## TASK PROMPT
In the entries below, find the line with "D2: LED green" and the line with "TP1: none -> test point (CNT3)"; reproduce those two lines and all lines between them exactly, without pictures.

## DATA SHOWN
------------------------------
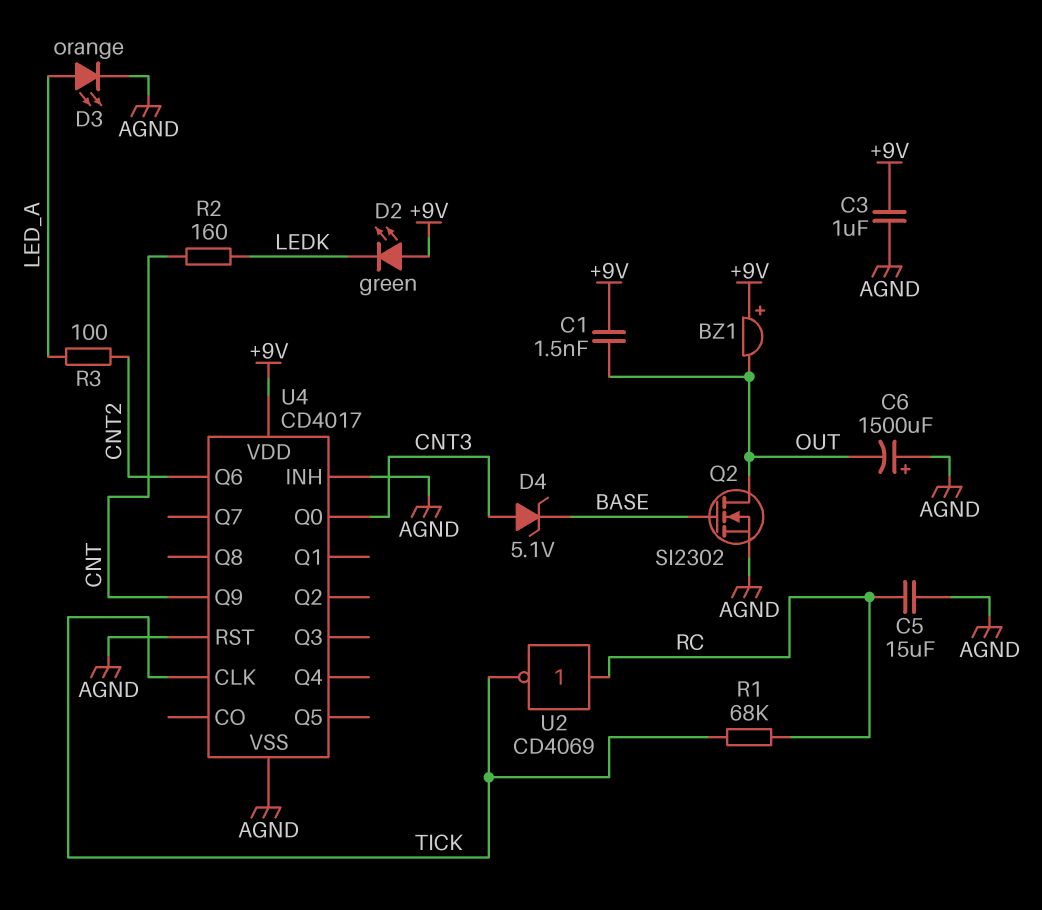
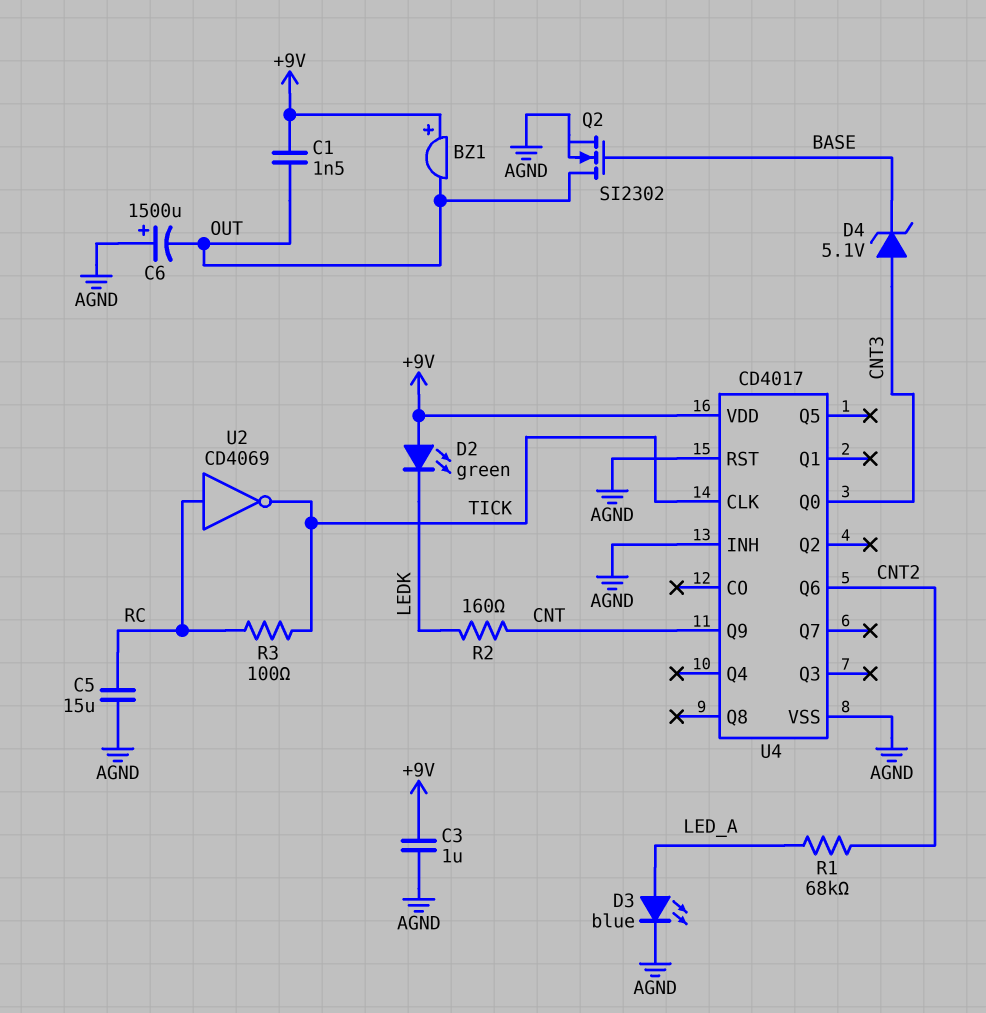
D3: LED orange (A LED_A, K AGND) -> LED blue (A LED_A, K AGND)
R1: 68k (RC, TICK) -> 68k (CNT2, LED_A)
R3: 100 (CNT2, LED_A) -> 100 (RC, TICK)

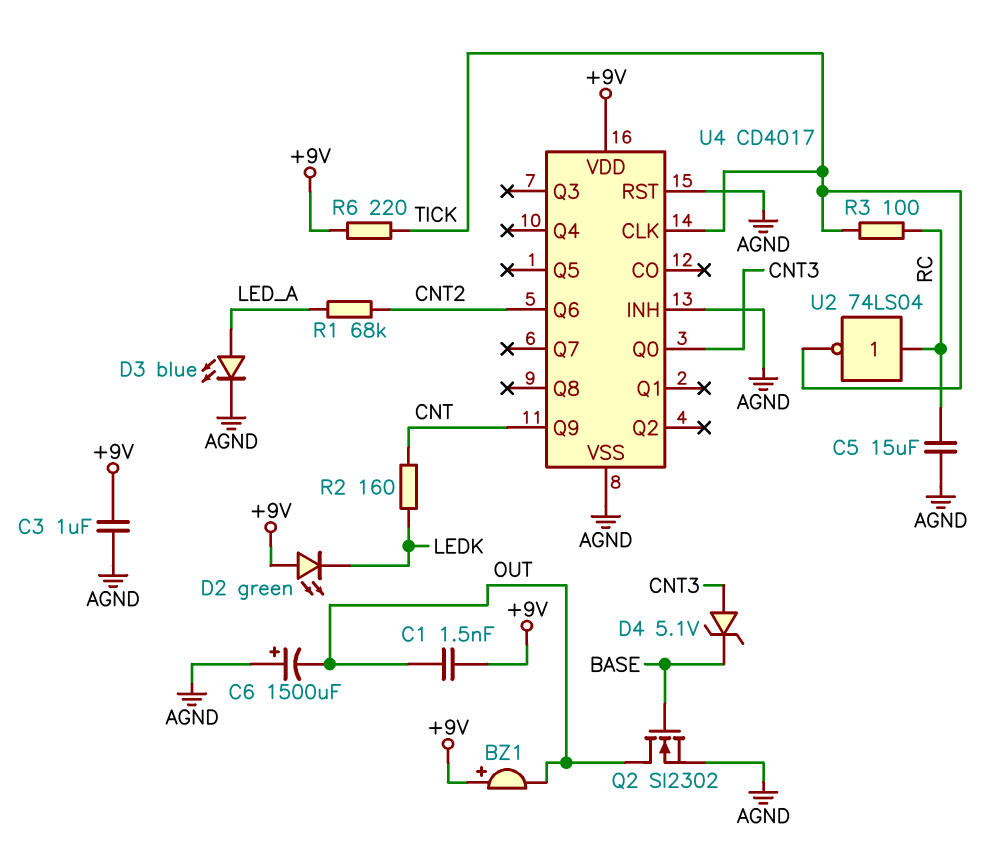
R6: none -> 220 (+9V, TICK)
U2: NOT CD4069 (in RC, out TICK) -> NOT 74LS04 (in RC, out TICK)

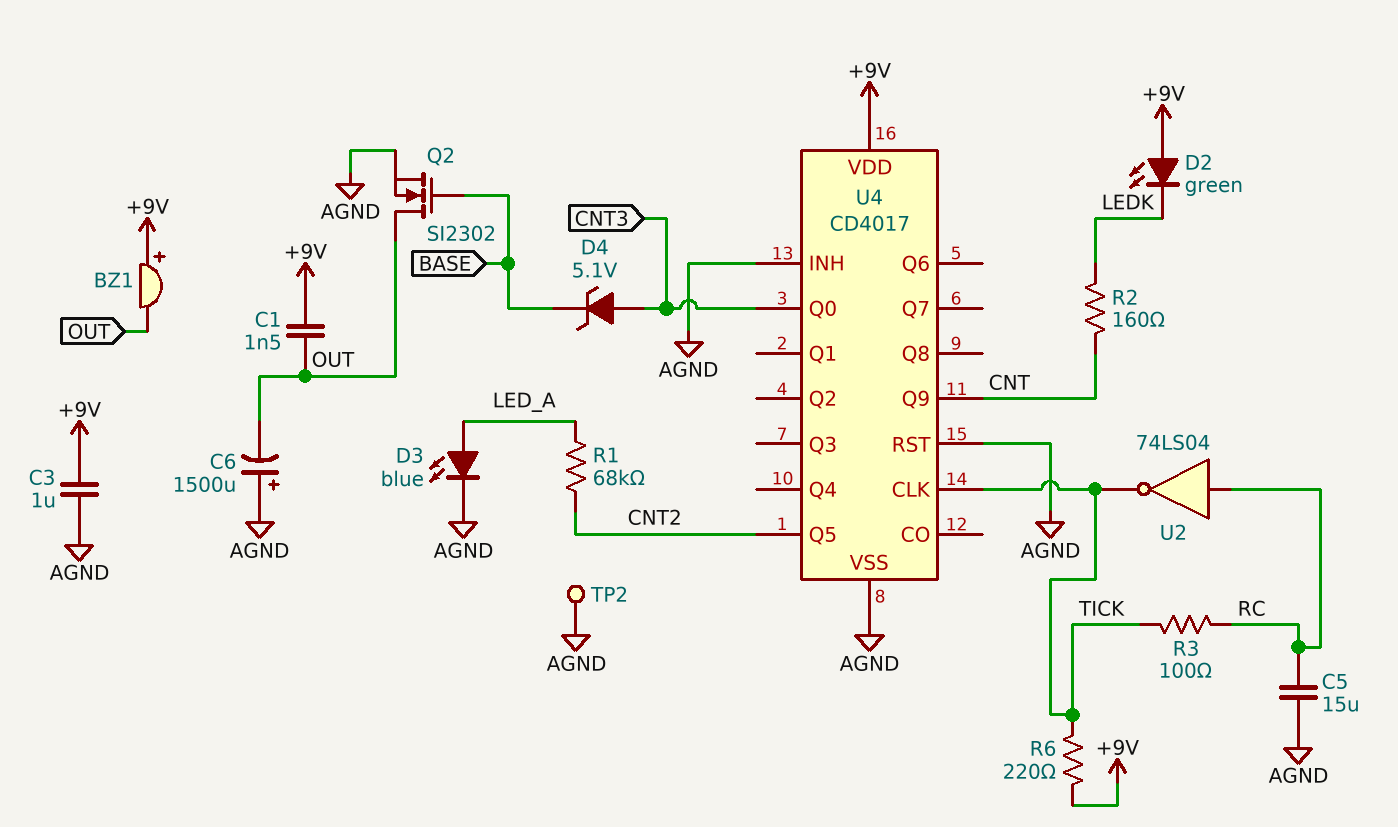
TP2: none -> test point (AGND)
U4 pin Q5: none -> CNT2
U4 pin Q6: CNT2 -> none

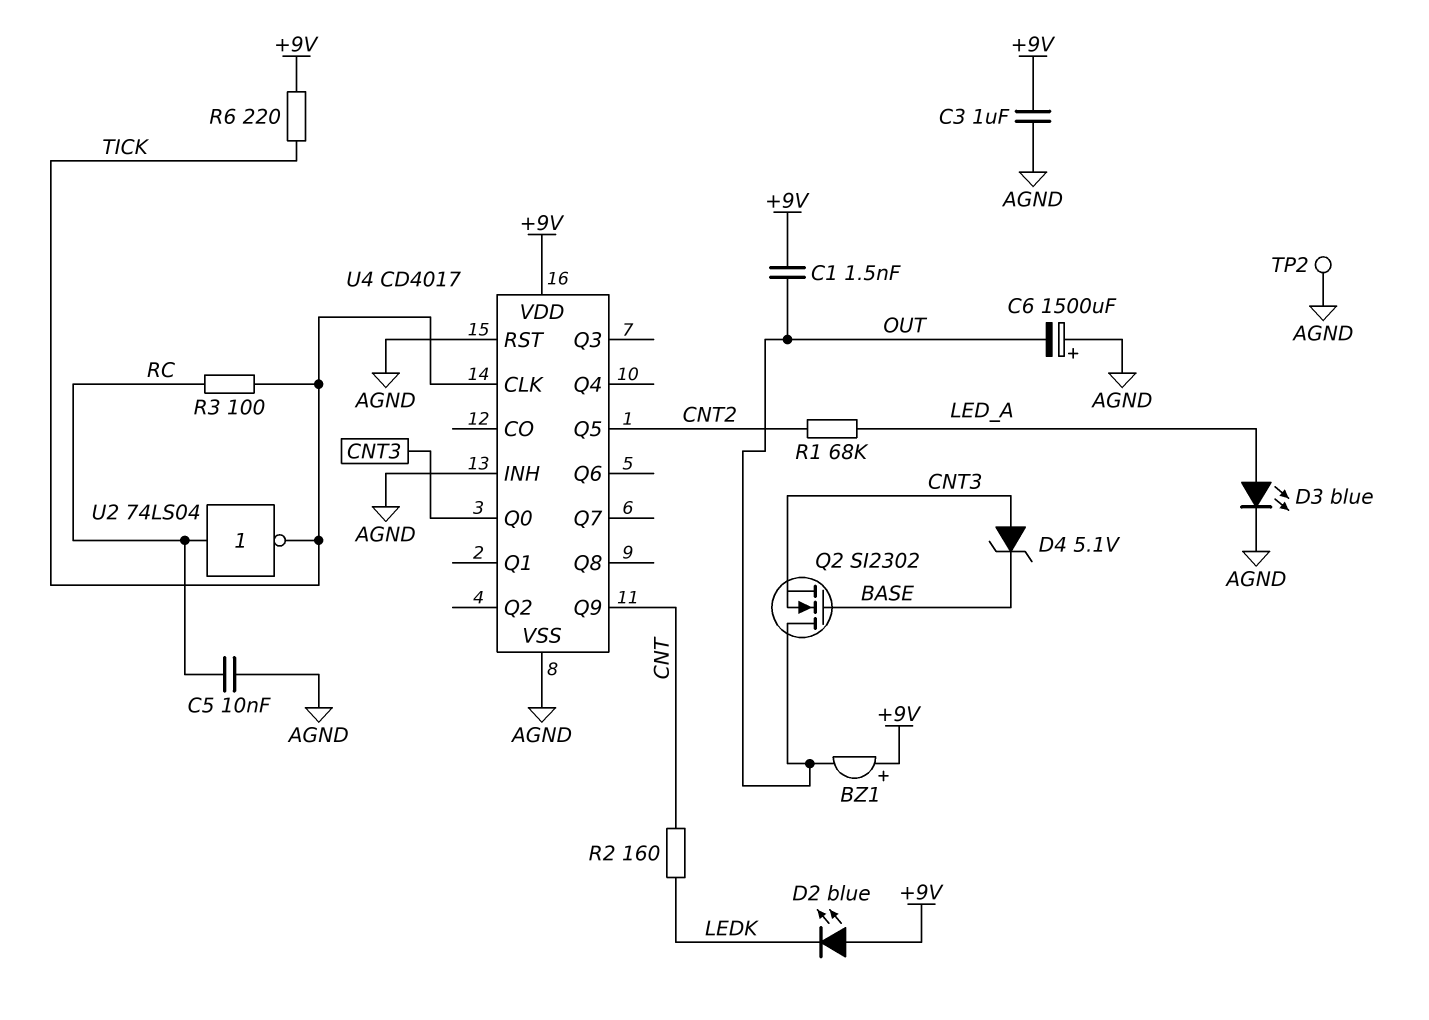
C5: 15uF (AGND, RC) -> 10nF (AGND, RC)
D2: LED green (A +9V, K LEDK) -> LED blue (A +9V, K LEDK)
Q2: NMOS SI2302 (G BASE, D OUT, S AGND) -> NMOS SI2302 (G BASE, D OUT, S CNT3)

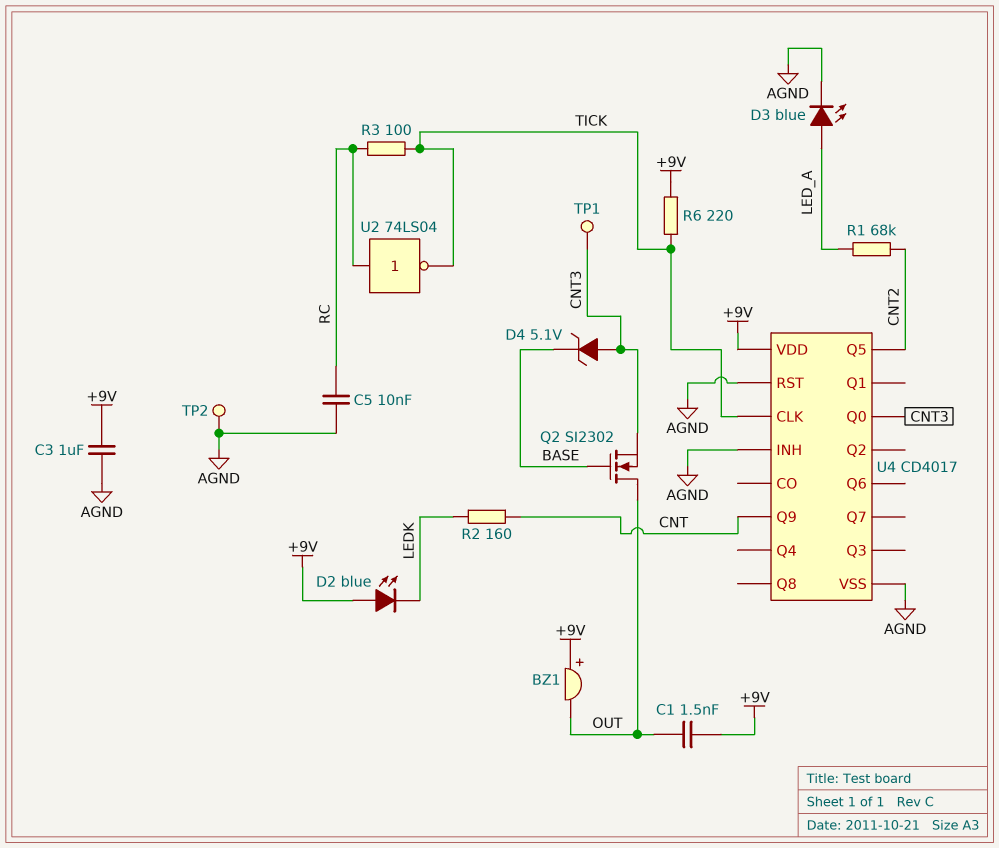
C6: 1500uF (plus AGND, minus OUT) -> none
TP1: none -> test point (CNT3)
------------------------------
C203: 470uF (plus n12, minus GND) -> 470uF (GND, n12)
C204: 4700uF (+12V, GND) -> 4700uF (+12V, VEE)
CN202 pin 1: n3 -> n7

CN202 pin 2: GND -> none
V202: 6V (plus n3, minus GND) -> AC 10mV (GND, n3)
------------------------------
## TASK RESPONSE
D2: LED green (A +9V, K LEDK) -> LED blue (A +9V, K LEDK)
Q2: NMOS SI2302 (G BASE, D OUT, S AGND) -> NMOS SI2302 (G BASE, D OUT, S CNT3)

C6: 1500uF (plus AGND, minus OUT) -> none
TP1: none -> test point (CNT3)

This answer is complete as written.